### Data provided
-------------------------

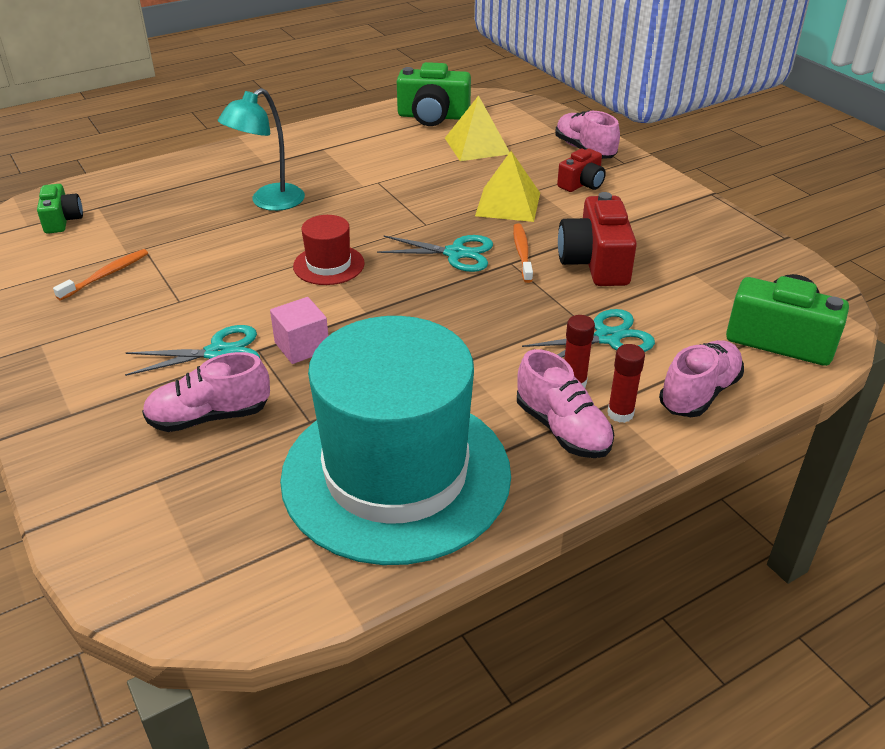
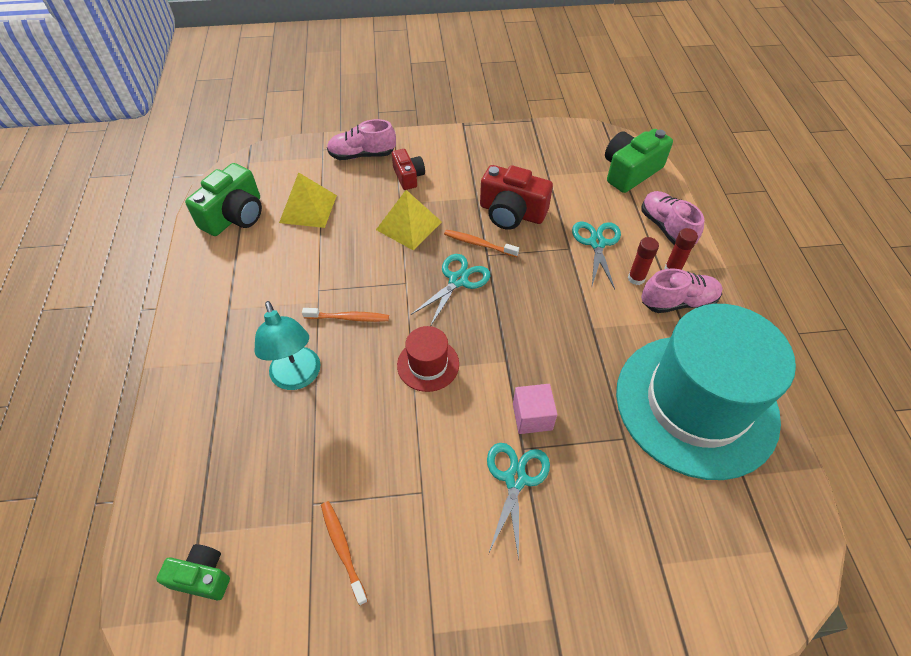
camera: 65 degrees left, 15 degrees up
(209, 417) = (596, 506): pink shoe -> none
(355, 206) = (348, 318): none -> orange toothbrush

-------------------------

### What to produce
Only the lines from the one containing "(209, 417) = (596, 506): pink shoe -> none" to the end of the listing belong in the output, each reproduced exactly.

### Exercise response
(209, 417) = (596, 506): pink shoe -> none
(355, 206) = (348, 318): none -> orange toothbrush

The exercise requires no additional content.